*Directions:* Set down exactly the lines below, from the one containing "black stacking toy: 3 -> 2" through the final line, and include no others.

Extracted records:

========================================================================

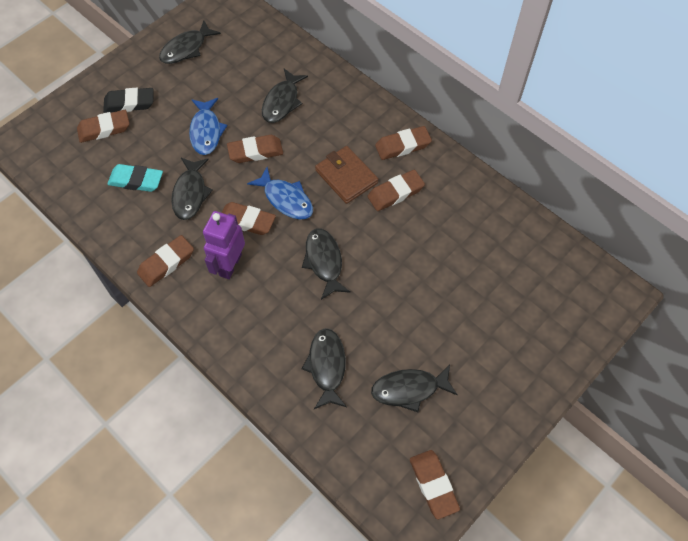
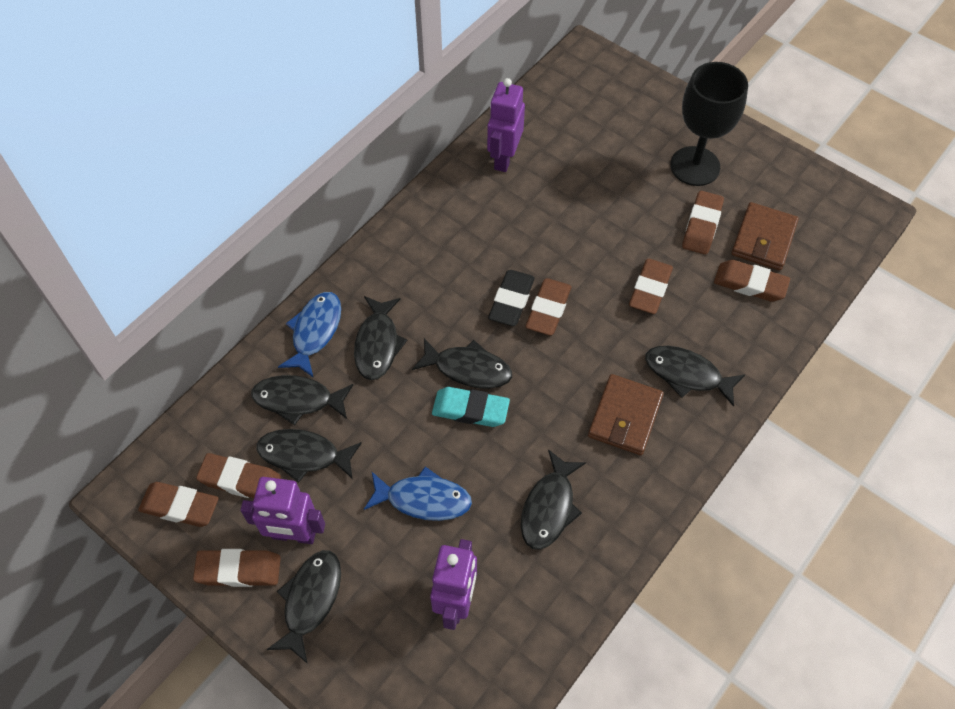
black fish: 6 -> 7
black goblet: 0 -> 1
brown wallet: 1 -> 2
purple robot: 1 -> 3

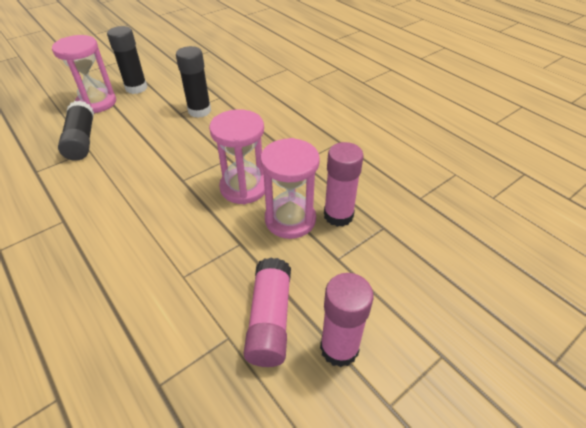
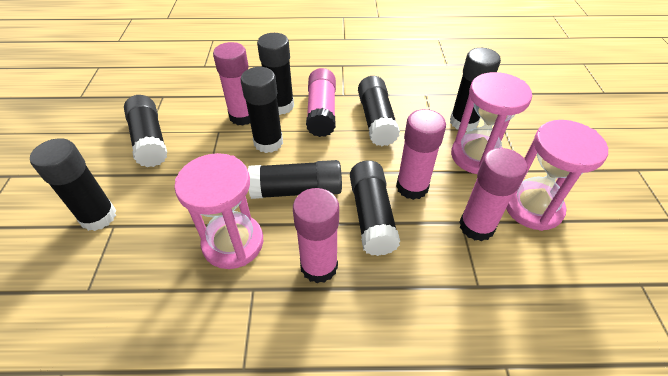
black glue stick: 3 -> 8
pink glue stick: 3 -> 5

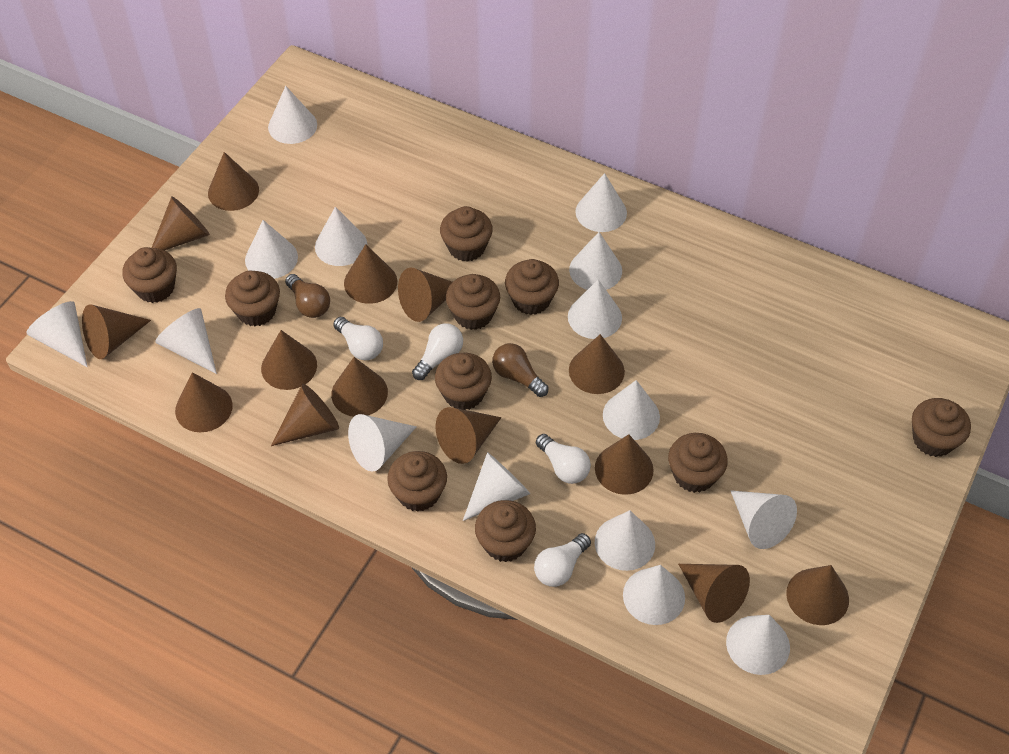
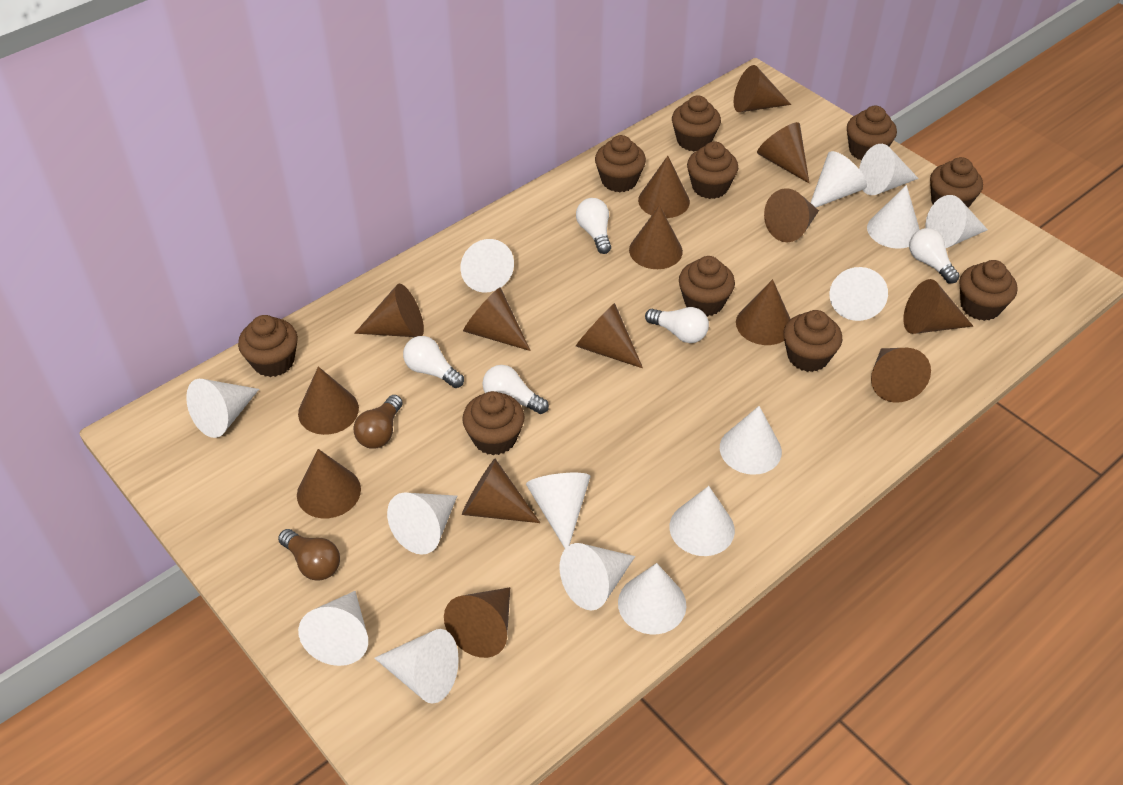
brown cone: 14 -> 15
white light bulb: 4 -> 5

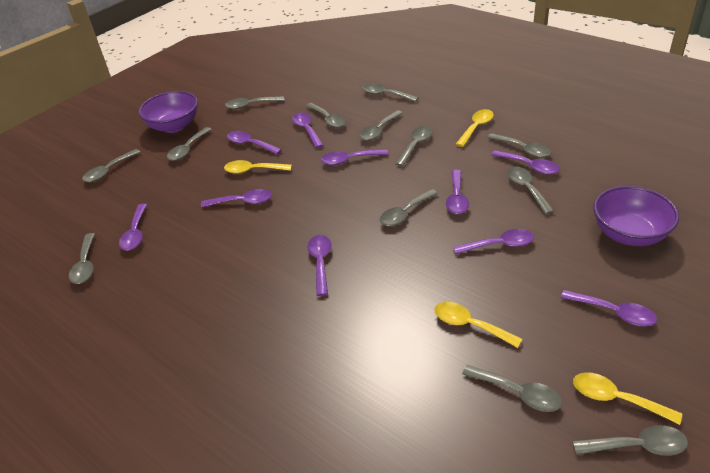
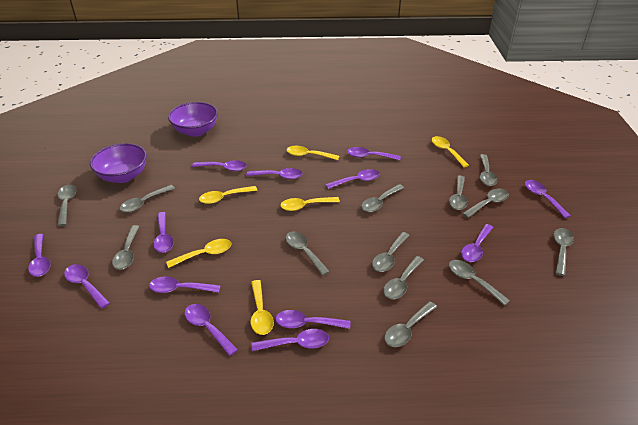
purple spoon: 10 -> 13
yellow spoon: 4 -> 6

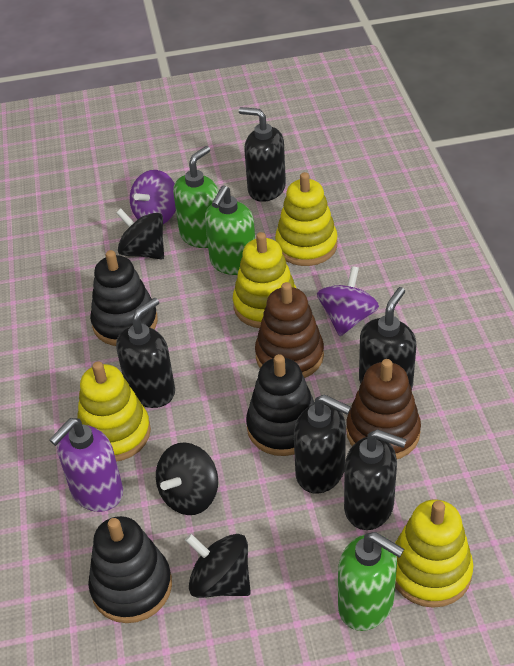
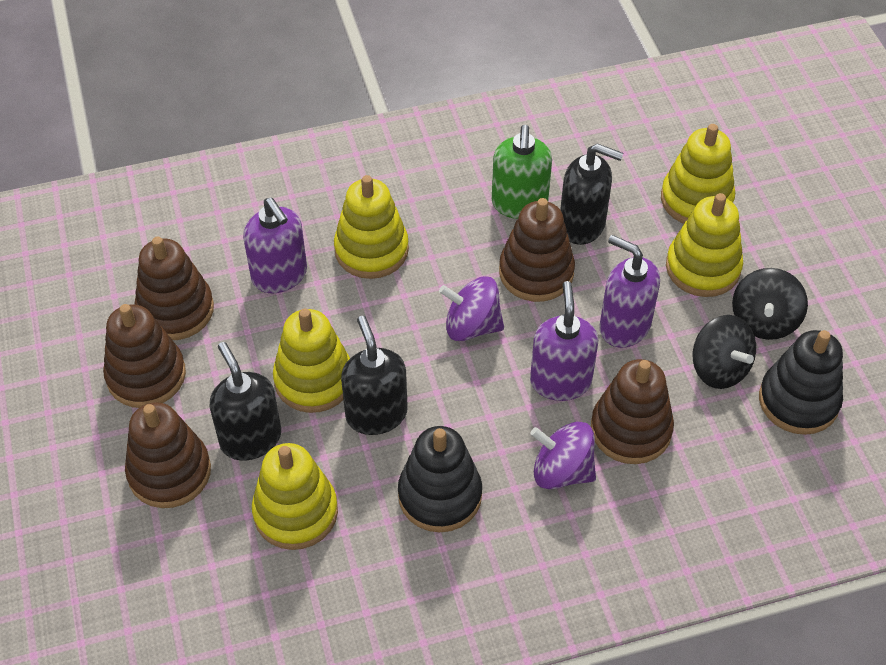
black soap dispenser: 5 -> 3
black spinning top: 3 -> 2
black stacking toy: 3 -> 2
brown stacking toy: 2 -> 5
green soap dispenser: 3 -> 1
purple soap dispenser: 1 -> 3
yellow stacking toy: 4 -> 5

========================================================================

*Output of the task:*
black stacking toy: 3 -> 2
brown stacking toy: 2 -> 5
green soap dispenser: 3 -> 1
purple soap dispenser: 1 -> 3
yellow stacking toy: 4 -> 5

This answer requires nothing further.